---------- Supplied material

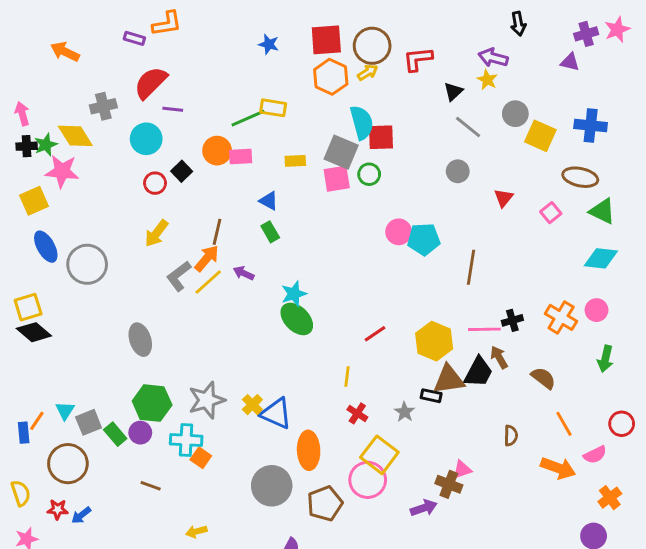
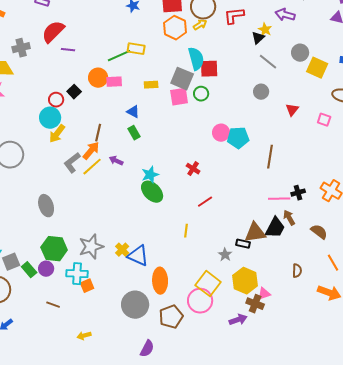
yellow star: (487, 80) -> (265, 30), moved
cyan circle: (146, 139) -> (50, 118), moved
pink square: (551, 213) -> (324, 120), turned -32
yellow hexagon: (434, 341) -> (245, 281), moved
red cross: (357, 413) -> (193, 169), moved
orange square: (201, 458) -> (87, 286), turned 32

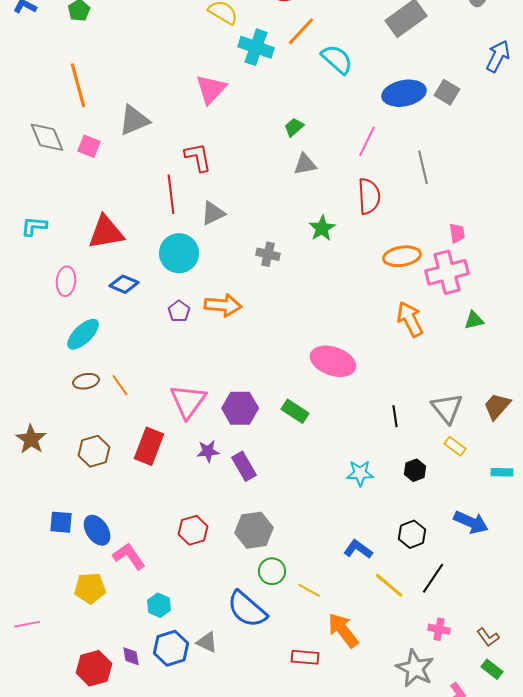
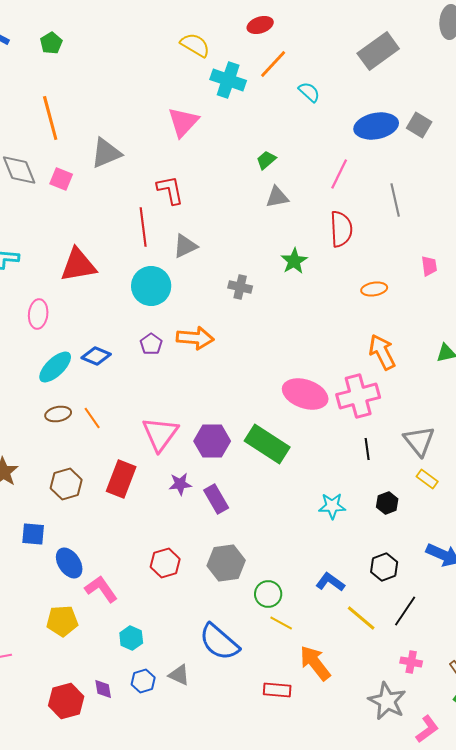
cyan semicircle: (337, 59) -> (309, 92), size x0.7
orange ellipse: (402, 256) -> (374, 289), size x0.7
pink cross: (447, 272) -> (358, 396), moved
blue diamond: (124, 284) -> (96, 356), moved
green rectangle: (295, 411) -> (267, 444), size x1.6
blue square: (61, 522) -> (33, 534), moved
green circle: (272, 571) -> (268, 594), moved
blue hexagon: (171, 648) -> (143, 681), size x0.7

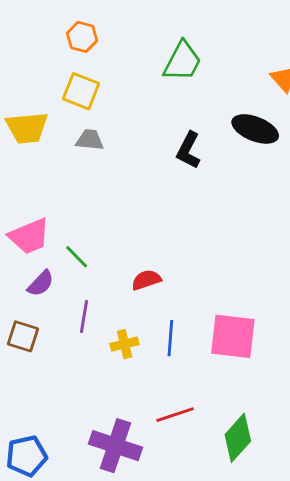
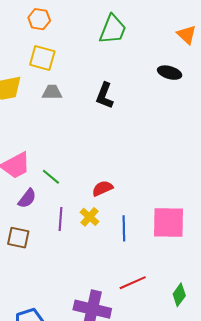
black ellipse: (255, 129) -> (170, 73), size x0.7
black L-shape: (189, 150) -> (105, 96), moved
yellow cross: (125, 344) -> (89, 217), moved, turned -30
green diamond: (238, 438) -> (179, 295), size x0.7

--------------------

- [What this task involves]:
Word for word, return the lines from the one holding "black ellipse: (255, 129)" through the end of the entries above.

- [Response]:
black ellipse: (255, 129) -> (170, 73), size x0.7
black L-shape: (189, 150) -> (105, 96), moved
yellow cross: (125, 344) -> (89, 217), moved, turned -30
green diamond: (238, 438) -> (179, 295), size x0.7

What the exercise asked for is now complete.